Start of AVAILABLE DATA

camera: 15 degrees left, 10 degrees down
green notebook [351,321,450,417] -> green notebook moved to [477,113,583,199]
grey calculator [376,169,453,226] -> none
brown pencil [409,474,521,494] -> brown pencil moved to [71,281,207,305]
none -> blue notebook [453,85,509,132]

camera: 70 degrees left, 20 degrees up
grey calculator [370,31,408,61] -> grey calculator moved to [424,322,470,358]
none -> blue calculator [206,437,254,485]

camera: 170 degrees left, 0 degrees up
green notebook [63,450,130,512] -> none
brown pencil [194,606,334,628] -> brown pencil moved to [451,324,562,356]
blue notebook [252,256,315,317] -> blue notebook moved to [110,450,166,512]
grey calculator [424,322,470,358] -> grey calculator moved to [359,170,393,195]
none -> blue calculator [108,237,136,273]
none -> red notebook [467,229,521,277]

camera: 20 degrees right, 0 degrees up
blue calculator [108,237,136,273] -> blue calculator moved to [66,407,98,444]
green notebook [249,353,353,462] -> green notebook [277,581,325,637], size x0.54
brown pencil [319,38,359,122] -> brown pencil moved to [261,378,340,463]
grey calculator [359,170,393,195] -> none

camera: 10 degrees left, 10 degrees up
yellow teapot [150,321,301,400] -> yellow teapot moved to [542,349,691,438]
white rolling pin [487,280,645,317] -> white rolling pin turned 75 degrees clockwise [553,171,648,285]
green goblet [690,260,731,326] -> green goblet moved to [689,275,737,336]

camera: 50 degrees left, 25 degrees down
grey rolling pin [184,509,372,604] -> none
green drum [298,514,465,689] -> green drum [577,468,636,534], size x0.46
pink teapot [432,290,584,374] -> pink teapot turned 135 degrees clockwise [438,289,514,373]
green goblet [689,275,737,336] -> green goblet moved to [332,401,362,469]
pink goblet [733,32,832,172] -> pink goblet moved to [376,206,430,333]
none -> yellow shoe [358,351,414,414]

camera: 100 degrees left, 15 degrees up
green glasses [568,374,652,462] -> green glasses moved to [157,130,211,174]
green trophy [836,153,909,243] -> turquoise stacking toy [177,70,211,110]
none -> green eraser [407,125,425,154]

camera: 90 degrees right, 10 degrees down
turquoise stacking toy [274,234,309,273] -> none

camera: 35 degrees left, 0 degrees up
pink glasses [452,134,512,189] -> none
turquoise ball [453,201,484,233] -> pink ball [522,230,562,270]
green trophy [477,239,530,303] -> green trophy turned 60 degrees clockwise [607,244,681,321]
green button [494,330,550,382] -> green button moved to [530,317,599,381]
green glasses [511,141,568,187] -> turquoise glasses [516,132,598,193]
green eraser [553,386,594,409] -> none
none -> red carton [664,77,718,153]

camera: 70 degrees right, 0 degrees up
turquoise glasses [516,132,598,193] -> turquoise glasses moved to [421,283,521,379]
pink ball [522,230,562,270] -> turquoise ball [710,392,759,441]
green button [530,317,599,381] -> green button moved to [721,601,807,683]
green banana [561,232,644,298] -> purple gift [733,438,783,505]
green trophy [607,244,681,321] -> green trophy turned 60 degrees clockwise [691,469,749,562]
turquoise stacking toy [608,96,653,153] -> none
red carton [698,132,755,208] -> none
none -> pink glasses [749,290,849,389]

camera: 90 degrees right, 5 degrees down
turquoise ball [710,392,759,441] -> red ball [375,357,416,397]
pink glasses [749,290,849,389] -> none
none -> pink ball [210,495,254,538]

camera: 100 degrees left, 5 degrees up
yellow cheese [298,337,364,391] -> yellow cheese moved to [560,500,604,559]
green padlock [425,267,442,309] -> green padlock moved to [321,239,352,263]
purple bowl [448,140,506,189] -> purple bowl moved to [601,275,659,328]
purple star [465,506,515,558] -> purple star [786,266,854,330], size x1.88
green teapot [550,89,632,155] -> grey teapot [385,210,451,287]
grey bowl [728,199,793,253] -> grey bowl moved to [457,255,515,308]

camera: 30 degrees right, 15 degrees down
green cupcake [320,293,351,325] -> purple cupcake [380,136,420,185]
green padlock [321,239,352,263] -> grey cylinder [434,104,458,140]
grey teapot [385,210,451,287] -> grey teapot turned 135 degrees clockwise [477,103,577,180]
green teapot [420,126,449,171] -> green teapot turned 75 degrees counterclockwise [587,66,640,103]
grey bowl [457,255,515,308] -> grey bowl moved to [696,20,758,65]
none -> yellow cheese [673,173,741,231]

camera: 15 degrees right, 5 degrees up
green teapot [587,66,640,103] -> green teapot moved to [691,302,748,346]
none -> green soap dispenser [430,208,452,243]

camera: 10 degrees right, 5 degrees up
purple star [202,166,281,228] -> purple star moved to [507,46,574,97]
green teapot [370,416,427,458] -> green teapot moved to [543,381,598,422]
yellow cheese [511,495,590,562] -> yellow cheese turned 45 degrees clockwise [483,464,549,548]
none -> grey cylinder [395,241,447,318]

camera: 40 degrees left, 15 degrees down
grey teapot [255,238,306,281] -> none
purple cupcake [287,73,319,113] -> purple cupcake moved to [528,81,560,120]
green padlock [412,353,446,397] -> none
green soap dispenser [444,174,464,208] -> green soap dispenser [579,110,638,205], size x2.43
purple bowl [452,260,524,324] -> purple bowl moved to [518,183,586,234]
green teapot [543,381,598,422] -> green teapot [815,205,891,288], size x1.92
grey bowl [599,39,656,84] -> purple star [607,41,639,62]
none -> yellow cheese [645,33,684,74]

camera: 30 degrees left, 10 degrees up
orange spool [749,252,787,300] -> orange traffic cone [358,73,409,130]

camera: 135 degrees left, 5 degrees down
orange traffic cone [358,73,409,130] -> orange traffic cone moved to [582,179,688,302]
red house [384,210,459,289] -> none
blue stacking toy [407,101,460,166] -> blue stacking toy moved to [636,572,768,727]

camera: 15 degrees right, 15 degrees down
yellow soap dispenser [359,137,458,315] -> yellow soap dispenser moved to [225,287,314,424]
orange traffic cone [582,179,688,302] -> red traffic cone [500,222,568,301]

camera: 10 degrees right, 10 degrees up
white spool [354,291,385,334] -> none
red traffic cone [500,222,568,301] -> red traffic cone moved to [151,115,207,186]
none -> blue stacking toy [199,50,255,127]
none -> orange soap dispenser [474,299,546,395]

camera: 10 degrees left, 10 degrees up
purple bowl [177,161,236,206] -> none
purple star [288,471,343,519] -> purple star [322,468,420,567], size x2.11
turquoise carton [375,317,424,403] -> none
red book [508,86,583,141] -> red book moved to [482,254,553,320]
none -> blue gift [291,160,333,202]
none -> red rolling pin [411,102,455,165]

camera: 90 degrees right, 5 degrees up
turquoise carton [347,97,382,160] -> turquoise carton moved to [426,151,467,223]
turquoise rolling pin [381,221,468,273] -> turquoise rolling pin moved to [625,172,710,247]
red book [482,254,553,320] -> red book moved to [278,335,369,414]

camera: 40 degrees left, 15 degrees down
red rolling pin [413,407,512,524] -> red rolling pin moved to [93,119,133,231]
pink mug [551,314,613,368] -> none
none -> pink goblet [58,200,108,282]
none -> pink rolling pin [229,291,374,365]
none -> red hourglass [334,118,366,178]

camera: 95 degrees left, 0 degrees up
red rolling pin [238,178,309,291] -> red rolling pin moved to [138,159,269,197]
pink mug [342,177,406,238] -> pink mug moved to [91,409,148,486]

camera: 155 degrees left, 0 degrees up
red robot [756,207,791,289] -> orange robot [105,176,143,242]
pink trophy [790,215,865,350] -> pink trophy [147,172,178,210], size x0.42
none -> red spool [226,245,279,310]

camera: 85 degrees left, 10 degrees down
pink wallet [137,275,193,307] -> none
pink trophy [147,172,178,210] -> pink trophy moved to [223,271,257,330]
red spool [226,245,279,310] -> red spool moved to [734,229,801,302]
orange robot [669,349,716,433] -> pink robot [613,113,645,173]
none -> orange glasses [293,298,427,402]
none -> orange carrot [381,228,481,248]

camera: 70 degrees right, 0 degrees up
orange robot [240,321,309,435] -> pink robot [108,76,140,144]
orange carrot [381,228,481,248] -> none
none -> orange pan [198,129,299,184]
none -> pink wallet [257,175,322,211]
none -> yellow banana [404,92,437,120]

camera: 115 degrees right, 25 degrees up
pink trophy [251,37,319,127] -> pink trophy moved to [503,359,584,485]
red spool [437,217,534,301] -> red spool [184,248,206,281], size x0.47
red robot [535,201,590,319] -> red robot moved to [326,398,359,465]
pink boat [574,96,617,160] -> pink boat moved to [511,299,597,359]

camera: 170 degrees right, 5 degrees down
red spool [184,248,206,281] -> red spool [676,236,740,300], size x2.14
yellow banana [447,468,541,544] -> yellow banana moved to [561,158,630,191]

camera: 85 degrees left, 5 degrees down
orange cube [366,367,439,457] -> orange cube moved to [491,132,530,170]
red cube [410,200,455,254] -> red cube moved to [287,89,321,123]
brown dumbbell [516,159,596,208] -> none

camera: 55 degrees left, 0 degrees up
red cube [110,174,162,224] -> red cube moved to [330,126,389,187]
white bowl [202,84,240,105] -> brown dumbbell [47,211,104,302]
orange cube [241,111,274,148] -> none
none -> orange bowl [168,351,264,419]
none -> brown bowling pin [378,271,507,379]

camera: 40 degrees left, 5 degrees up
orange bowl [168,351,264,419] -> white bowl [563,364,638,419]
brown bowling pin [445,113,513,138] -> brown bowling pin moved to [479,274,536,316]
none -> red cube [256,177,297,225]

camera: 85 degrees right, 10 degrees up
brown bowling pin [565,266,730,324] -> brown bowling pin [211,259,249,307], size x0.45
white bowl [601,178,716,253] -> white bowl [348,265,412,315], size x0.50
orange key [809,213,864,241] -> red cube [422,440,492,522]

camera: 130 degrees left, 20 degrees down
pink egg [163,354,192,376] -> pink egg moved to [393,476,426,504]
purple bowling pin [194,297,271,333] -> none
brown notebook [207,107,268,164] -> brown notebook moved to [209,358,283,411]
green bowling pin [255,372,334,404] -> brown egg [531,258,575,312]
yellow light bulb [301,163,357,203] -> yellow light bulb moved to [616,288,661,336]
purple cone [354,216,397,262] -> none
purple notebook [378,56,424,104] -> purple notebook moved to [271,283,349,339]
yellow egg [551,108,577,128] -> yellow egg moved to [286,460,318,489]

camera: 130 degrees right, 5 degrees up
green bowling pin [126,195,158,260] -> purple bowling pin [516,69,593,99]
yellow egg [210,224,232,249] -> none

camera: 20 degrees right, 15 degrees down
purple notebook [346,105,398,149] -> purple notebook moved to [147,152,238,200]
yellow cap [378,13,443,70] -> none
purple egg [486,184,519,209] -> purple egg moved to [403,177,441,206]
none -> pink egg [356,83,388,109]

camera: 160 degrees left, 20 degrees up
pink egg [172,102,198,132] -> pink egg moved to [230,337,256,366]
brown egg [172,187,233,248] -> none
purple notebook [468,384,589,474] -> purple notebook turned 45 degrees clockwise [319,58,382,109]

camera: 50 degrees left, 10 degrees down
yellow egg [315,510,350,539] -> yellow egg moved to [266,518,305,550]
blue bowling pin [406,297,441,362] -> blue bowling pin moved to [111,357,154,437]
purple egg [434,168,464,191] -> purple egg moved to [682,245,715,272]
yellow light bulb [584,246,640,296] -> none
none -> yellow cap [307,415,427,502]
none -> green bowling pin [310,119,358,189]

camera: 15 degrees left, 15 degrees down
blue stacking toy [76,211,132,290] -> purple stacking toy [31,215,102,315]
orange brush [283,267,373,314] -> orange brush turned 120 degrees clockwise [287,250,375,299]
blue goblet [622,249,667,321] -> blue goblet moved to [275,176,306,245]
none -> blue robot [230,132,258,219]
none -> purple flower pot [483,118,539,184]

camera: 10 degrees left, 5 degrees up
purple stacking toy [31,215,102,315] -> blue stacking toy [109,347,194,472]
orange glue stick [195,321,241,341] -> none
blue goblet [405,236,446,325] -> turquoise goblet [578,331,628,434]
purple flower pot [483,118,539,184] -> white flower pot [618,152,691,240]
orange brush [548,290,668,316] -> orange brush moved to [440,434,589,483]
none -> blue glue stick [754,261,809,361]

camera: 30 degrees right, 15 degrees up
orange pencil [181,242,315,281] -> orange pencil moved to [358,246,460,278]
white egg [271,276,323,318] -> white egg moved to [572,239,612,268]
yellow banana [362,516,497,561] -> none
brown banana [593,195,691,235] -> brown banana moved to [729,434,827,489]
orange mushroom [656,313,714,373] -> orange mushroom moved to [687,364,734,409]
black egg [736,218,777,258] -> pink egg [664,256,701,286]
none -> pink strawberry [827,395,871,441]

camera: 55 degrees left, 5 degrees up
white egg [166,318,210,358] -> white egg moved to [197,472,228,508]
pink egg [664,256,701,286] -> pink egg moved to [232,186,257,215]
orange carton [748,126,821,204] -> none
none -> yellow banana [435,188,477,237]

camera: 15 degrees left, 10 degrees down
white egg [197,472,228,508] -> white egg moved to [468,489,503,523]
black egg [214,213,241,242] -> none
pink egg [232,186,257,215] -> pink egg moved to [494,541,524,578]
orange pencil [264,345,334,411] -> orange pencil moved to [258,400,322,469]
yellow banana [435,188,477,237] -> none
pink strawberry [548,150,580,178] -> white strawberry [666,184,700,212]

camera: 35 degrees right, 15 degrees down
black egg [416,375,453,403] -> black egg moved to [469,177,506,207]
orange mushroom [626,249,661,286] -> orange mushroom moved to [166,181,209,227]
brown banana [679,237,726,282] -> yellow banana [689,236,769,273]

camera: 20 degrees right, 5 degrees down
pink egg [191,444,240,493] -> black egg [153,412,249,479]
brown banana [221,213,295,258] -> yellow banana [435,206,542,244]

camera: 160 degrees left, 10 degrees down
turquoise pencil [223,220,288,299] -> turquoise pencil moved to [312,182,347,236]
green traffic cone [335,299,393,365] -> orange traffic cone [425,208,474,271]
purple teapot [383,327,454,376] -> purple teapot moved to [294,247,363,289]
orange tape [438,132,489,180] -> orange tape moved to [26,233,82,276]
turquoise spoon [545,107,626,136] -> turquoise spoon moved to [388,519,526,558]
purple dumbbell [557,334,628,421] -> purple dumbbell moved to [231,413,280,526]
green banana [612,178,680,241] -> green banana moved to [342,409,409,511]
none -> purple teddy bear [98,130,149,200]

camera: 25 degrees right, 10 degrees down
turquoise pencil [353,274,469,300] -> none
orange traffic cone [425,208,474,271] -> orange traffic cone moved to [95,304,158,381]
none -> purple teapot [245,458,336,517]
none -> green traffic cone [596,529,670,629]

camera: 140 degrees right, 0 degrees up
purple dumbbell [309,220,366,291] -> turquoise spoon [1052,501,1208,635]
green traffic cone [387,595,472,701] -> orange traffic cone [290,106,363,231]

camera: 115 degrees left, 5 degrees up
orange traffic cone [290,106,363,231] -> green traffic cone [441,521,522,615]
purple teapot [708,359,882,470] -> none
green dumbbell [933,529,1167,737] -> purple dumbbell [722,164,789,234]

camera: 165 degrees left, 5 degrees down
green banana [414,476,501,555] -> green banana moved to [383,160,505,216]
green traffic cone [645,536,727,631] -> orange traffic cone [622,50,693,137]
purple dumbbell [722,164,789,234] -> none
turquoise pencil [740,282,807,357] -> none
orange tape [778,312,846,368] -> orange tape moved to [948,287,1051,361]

End of AVAILABLE DATA

YOUR OBJECTIVE:
Begin with the line above that has "pink trophy [790,215,865,350]" and continue through the line that has "red cube [410,200,455,254]", setting each one down exactly. Stop there.

SOLUTION FOR THIS TASK:
pink trophy [790,215,865,350] -> pink trophy [147,172,178,210], size x0.42
none -> red spool [226,245,279,310]

camera: 85 degrees left, 10 degrees down
pink wallet [137,275,193,307] -> none
pink trophy [147,172,178,210] -> pink trophy moved to [223,271,257,330]
red spool [226,245,279,310] -> red spool moved to [734,229,801,302]
orange robot [669,349,716,433] -> pink robot [613,113,645,173]
none -> orange glasses [293,298,427,402]
none -> orange carrot [381,228,481,248]

camera: 70 degrees right, 0 degrees up
orange robot [240,321,309,435] -> pink robot [108,76,140,144]
orange carrot [381,228,481,248] -> none
none -> orange pan [198,129,299,184]
none -> pink wallet [257,175,322,211]
none -> yellow banana [404,92,437,120]

camera: 115 degrees right, 25 degrees up
pink trophy [251,37,319,127] -> pink trophy moved to [503,359,584,485]
red spool [437,217,534,301] -> red spool [184,248,206,281], size x0.47
red robot [535,201,590,319] -> red robot moved to [326,398,359,465]
pink boat [574,96,617,160] -> pink boat moved to [511,299,597,359]

camera: 170 degrees right, 5 degrees down
red spool [184,248,206,281] -> red spool [676,236,740,300], size x2.14
yellow banana [447,468,541,544] -> yellow banana moved to [561,158,630,191]

camera: 85 degrees left, 5 degrees down
orange cube [366,367,439,457] -> orange cube moved to [491,132,530,170]
red cube [410,200,455,254] -> red cube moved to [287,89,321,123]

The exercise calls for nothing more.